* _The data_
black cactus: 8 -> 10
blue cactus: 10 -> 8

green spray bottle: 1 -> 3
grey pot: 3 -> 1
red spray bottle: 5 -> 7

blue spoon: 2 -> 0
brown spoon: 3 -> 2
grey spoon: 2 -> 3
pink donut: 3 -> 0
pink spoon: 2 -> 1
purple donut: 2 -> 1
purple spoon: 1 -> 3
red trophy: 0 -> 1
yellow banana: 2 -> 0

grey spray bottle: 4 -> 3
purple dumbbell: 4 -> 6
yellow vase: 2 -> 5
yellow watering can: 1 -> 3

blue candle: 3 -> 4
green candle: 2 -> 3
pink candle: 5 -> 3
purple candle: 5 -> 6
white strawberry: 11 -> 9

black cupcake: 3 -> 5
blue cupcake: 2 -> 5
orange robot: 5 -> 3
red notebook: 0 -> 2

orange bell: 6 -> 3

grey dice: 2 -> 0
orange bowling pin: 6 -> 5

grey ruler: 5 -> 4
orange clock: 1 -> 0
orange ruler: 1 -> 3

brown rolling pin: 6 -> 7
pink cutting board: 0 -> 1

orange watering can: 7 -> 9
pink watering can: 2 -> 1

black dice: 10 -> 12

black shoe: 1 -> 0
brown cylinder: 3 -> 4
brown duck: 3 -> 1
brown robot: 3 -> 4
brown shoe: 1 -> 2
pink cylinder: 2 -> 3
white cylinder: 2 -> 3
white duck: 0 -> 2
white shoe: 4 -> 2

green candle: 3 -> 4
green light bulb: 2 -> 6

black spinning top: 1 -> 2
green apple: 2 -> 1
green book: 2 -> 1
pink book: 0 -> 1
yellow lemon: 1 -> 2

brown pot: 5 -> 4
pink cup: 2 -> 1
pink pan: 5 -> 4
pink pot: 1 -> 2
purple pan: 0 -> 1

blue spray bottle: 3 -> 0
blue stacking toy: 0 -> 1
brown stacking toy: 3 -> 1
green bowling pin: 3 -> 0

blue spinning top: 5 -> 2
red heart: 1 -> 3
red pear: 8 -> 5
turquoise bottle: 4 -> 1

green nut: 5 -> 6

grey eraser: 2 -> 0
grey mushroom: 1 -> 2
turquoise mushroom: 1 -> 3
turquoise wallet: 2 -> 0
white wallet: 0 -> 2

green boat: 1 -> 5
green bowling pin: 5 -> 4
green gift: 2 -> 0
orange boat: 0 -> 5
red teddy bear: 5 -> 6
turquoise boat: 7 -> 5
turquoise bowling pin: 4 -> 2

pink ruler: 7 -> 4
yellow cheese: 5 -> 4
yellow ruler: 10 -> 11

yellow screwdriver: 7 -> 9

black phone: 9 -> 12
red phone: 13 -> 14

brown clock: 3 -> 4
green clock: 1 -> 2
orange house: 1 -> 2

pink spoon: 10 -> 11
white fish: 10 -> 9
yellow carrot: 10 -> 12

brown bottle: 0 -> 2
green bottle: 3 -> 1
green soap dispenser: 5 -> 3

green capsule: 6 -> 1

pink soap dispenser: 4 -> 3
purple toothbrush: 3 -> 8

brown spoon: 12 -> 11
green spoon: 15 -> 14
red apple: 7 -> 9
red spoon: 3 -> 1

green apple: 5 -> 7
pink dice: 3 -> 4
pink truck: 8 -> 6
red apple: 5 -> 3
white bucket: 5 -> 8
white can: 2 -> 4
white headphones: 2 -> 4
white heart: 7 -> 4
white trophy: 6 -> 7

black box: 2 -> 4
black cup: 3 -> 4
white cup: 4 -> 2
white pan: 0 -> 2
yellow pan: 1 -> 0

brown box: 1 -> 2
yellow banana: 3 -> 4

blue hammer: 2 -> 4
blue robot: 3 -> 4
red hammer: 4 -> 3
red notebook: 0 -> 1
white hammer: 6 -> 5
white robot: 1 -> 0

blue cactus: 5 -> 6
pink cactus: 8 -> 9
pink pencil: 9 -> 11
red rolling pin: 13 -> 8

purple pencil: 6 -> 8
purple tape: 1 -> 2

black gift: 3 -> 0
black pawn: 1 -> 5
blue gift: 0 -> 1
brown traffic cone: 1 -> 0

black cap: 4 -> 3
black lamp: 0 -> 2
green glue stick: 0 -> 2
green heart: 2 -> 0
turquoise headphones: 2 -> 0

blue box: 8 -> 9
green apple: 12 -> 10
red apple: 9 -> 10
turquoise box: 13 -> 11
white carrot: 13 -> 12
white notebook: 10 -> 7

* _Assignment_
Reproduce the data shown above with every line intact.

* _Exercise answer_
black cactus: 8 -> 10
blue cactus: 10 -> 8

green spray bottle: 1 -> 3
grey pot: 3 -> 1
red spray bottle: 5 -> 7

blue spoon: 2 -> 0
brown spoon: 3 -> 2
grey spoon: 2 -> 3
pink donut: 3 -> 0
pink spoon: 2 -> 1
purple donut: 2 -> 1
purple spoon: 1 -> 3
red trophy: 0 -> 1
yellow banana: 2 -> 0

grey spray bottle: 4 -> 3
purple dumbbell: 4 -> 6
yellow vase: 2 -> 5
yellow watering can: 1 -> 3

blue candle: 3 -> 4
green candle: 2 -> 3
pink candle: 5 -> 3
purple candle: 5 -> 6
white strawberry: 11 -> 9

black cupcake: 3 -> 5
blue cupcake: 2 -> 5
orange robot: 5 -> 3
red notebook: 0 -> 2

orange bell: 6 -> 3

grey dice: 2 -> 0
orange bowling pin: 6 -> 5

grey ruler: 5 -> 4
orange clock: 1 -> 0
orange ruler: 1 -> 3

brown rolling pin: 6 -> 7
pink cutting board: 0 -> 1

orange watering can: 7 -> 9
pink watering can: 2 -> 1

black dice: 10 -> 12

black shoe: 1 -> 0
brown cylinder: 3 -> 4
brown duck: 3 -> 1
brown robot: 3 -> 4
brown shoe: 1 -> 2
pink cylinder: 2 -> 3
white cylinder: 2 -> 3
white duck: 0 -> 2
white shoe: 4 -> 2

green candle: 3 -> 4
green light bulb: 2 -> 6

black spinning top: 1 -> 2
green apple: 2 -> 1
green book: 2 -> 1
pink book: 0 -> 1
yellow lemon: 1 -> 2

brown pot: 5 -> 4
pink cup: 2 -> 1
pink pan: 5 -> 4
pink pot: 1 -> 2
purple pan: 0 -> 1

blue spray bottle: 3 -> 0
blue stacking toy: 0 -> 1
brown stacking toy: 3 -> 1
green bowling pin: 3 -> 0

blue spinning top: 5 -> 2
red heart: 1 -> 3
red pear: 8 -> 5
turquoise bottle: 4 -> 1

green nut: 5 -> 6

grey eraser: 2 -> 0
grey mushroom: 1 -> 2
turquoise mushroom: 1 -> 3
turquoise wallet: 2 -> 0
white wallet: 0 -> 2

green boat: 1 -> 5
green bowling pin: 5 -> 4
green gift: 2 -> 0
orange boat: 0 -> 5
red teddy bear: 5 -> 6
turquoise boat: 7 -> 5
turquoise bowling pin: 4 -> 2

pink ruler: 7 -> 4
yellow cheese: 5 -> 4
yellow ruler: 10 -> 11

yellow screwdriver: 7 -> 9

black phone: 9 -> 12
red phone: 13 -> 14

brown clock: 3 -> 4
green clock: 1 -> 2
orange house: 1 -> 2

pink spoon: 10 -> 11
white fish: 10 -> 9
yellow carrot: 10 -> 12

brown bottle: 0 -> 2
green bottle: 3 -> 1
green soap dispenser: 5 -> 3

green capsule: 6 -> 1

pink soap dispenser: 4 -> 3
purple toothbrush: 3 -> 8

brown spoon: 12 -> 11
green spoon: 15 -> 14
red apple: 7 -> 9
red spoon: 3 -> 1

green apple: 5 -> 7
pink dice: 3 -> 4
pink truck: 8 -> 6
red apple: 5 -> 3
white bucket: 5 -> 8
white can: 2 -> 4
white headphones: 2 -> 4
white heart: 7 -> 4
white trophy: 6 -> 7

black box: 2 -> 4
black cup: 3 -> 4
white cup: 4 -> 2
white pan: 0 -> 2
yellow pan: 1 -> 0

brown box: 1 -> 2
yellow banana: 3 -> 4

blue hammer: 2 -> 4
blue robot: 3 -> 4
red hammer: 4 -> 3
red notebook: 0 -> 1
white hammer: 6 -> 5
white robot: 1 -> 0

blue cactus: 5 -> 6
pink cactus: 8 -> 9
pink pencil: 9 -> 11
red rolling pin: 13 -> 8

purple pencil: 6 -> 8
purple tape: 1 -> 2

black gift: 3 -> 0
black pawn: 1 -> 5
blue gift: 0 -> 1
brown traffic cone: 1 -> 0

black cap: 4 -> 3
black lamp: 0 -> 2
green glue stick: 0 -> 2
green heart: 2 -> 0
turquoise headphones: 2 -> 0

blue box: 8 -> 9
green apple: 12 -> 10
red apple: 9 -> 10
turquoise box: 13 -> 11
white carrot: 13 -> 12
white notebook: 10 -> 7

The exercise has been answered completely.